**WHAT IS NEEDED:** After reading the entries below, copy word for word the lines from the first through the line containing "R12: 47k (FAN, XO) -> 47k (FAN, GND)", and stop there.

**GIVEN RECORDS:**
━━━━━━━━━━━━━━━━

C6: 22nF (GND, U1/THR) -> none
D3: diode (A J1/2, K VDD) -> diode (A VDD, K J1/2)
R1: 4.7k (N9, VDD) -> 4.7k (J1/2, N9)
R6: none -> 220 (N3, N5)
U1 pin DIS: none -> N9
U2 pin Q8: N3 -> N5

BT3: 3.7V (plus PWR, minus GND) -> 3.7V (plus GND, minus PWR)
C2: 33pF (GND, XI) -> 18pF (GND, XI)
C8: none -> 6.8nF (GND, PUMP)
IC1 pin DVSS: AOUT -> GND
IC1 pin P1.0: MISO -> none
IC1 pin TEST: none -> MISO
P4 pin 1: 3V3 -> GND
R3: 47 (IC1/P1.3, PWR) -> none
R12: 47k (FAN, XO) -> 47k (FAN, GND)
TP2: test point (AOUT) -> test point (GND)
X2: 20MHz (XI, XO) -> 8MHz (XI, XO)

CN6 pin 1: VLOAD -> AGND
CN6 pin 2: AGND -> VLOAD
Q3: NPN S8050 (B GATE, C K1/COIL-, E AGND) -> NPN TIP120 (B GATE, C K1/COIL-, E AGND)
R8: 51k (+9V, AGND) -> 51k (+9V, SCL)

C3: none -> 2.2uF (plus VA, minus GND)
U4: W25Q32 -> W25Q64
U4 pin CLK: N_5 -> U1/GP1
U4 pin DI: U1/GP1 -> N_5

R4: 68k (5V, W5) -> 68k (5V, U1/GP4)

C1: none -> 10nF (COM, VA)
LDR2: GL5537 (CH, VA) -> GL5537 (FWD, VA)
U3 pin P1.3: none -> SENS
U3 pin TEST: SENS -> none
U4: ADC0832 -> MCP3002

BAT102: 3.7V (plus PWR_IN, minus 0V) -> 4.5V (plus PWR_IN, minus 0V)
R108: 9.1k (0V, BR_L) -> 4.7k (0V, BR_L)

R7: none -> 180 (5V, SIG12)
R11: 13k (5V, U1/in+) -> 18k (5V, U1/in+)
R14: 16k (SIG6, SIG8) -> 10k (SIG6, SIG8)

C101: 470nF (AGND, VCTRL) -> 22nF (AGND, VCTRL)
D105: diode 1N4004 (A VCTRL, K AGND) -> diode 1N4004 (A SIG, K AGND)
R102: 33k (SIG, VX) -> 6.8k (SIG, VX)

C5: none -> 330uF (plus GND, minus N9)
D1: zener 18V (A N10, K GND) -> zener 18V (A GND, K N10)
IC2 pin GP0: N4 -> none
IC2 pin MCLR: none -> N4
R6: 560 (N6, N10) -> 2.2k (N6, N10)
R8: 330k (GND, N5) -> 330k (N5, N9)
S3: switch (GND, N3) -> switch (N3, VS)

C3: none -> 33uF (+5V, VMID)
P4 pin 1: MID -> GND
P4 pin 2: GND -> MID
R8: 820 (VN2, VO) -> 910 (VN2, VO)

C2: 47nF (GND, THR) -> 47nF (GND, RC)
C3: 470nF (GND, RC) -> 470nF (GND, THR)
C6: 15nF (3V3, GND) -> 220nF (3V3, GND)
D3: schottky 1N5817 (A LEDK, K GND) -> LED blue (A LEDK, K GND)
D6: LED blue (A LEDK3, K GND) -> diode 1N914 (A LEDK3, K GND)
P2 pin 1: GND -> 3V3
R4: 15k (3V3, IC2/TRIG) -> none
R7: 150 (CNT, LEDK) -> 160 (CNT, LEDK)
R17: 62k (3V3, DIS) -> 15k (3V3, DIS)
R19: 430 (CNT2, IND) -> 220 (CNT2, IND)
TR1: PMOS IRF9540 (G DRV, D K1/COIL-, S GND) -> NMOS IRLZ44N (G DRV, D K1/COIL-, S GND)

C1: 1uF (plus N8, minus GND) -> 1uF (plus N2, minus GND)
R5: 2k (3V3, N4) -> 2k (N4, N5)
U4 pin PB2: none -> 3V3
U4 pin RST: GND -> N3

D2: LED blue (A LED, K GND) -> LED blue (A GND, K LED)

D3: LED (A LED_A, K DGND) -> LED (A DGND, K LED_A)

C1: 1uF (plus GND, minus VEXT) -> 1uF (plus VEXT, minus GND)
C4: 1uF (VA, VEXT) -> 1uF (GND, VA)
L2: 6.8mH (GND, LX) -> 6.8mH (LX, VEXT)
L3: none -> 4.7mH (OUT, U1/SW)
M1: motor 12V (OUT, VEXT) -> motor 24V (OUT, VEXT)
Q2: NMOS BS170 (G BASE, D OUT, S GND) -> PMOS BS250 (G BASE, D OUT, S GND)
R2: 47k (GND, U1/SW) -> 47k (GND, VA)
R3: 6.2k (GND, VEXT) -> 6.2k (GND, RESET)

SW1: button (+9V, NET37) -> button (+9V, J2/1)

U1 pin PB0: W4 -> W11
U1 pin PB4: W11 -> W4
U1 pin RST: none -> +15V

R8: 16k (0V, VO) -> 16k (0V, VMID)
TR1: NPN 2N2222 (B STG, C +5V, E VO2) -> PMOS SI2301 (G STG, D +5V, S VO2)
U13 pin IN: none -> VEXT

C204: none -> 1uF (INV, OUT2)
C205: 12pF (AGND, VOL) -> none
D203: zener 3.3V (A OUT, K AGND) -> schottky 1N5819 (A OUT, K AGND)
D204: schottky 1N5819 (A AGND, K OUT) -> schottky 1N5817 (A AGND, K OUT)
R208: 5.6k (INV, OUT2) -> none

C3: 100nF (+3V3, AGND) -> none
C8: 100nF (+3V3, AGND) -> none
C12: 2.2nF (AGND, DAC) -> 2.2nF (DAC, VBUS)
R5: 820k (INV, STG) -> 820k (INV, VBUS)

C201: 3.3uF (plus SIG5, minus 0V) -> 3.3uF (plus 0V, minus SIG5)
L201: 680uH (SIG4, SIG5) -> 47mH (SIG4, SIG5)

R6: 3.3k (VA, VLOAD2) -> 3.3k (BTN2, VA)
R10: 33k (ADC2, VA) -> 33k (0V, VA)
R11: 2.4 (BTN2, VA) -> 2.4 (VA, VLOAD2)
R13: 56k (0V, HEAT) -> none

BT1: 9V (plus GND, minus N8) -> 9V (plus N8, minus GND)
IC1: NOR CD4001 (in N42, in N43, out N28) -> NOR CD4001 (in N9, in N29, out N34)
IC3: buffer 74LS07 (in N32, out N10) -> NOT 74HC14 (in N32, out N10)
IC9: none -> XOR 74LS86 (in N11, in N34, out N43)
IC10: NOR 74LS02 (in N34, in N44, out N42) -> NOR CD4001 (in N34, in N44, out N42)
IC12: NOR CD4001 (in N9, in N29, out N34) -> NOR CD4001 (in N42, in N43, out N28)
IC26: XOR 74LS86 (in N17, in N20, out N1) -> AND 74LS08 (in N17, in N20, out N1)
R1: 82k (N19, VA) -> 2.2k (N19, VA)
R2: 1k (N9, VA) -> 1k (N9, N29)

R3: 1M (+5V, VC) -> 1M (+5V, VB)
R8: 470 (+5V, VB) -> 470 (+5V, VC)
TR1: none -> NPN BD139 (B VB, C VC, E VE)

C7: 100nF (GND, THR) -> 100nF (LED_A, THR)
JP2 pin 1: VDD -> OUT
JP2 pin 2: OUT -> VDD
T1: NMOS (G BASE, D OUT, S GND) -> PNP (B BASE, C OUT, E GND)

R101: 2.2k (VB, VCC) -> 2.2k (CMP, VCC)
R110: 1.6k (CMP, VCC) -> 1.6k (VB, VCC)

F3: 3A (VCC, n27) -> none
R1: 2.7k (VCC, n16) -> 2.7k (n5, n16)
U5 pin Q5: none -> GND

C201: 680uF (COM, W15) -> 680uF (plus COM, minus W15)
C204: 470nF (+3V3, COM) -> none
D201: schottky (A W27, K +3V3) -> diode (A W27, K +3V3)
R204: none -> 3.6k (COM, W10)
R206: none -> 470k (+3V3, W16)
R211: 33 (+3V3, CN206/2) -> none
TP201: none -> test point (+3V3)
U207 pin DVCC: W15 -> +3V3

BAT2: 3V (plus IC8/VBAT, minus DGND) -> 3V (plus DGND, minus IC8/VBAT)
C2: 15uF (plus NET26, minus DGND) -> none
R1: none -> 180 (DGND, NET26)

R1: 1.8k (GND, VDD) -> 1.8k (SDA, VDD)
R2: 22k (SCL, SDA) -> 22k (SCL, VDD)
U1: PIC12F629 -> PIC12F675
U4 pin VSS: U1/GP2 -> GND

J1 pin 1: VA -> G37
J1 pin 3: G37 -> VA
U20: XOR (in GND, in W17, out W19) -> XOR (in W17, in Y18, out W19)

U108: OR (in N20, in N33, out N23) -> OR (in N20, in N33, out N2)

━━━━━━━━━━━━━━━━

**EXPECTED ANSWER:**
C6: 22nF (GND, U1/THR) -> none
D3: diode (A J1/2, K VDD) -> diode (A VDD, K J1/2)
R1: 4.7k (N9, VDD) -> 4.7k (J1/2, N9)
R6: none -> 220 (N3, N5)
U1 pin DIS: none -> N9
U2 pin Q8: N3 -> N5

BT3: 3.7V (plus PWR, minus GND) -> 3.7V (plus GND, minus PWR)
C2: 33pF (GND, XI) -> 18pF (GND, XI)
C8: none -> 6.8nF (GND, PUMP)
IC1 pin DVSS: AOUT -> GND
IC1 pin P1.0: MISO -> none
IC1 pin TEST: none -> MISO
P4 pin 1: 3V3 -> GND
R3: 47 (IC1/P1.3, PWR) -> none
R12: 47k (FAN, XO) -> 47k (FAN, GND)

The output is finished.